PROVIDED MATERIAL below:

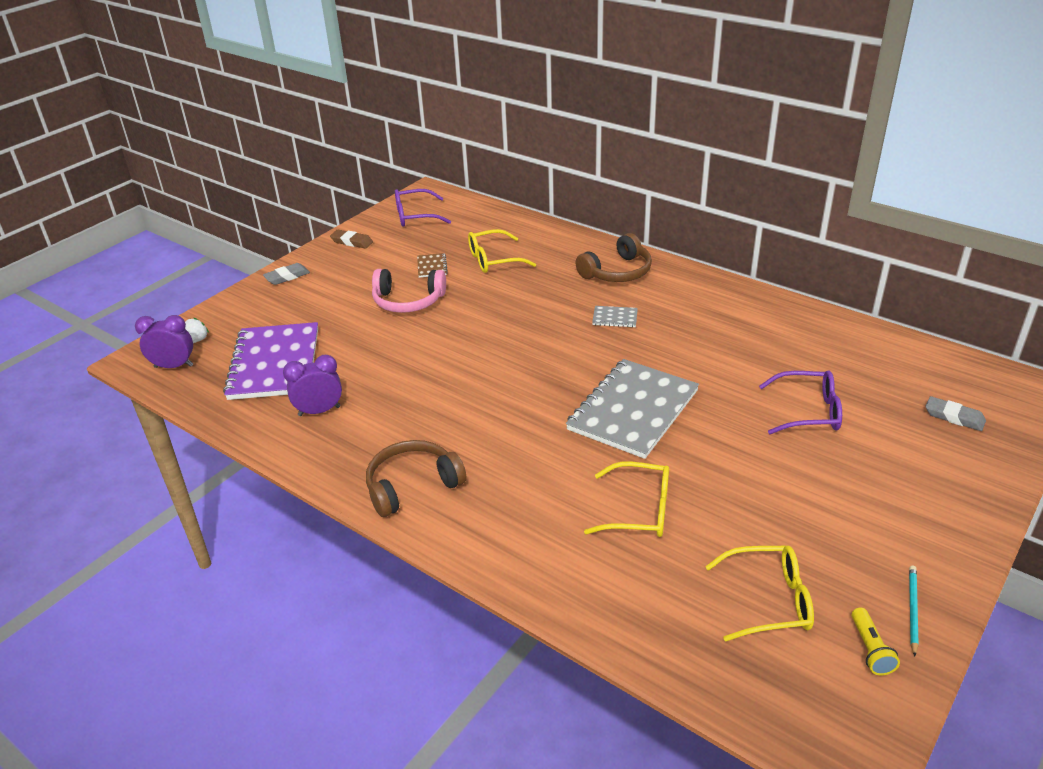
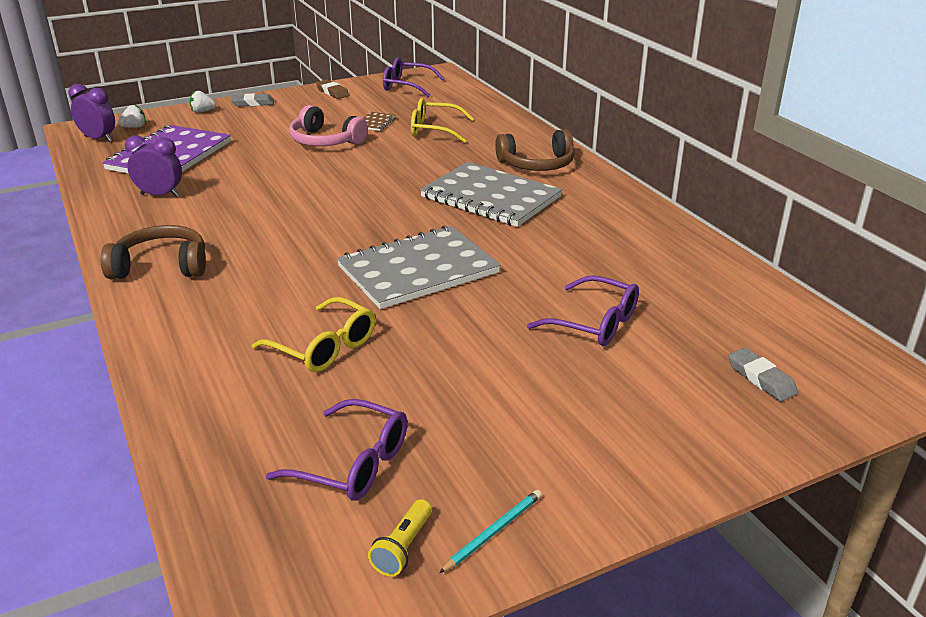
camera: 25 degrees right, 5 degrees down
(246, 301) = (202, 112): none -> white strawberry
(615, 318) = (491, 197): grey notebook -> grey notebook, size x2.47
(768, 601) = (351, 463): yellow glasses -> purple glasses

End of PROVIDED MATERIAL.

*WHAT IS NEEDED*.
Output, unchanged, the lines from the line with "(246, 301) = (202, 112): none" through the final line of the material.

*ANSWER SECTION*.
(246, 301) = (202, 112): none -> white strawberry
(615, 318) = (491, 197): grey notebook -> grey notebook, size x2.47
(768, 601) = (351, 463): yellow glasses -> purple glasses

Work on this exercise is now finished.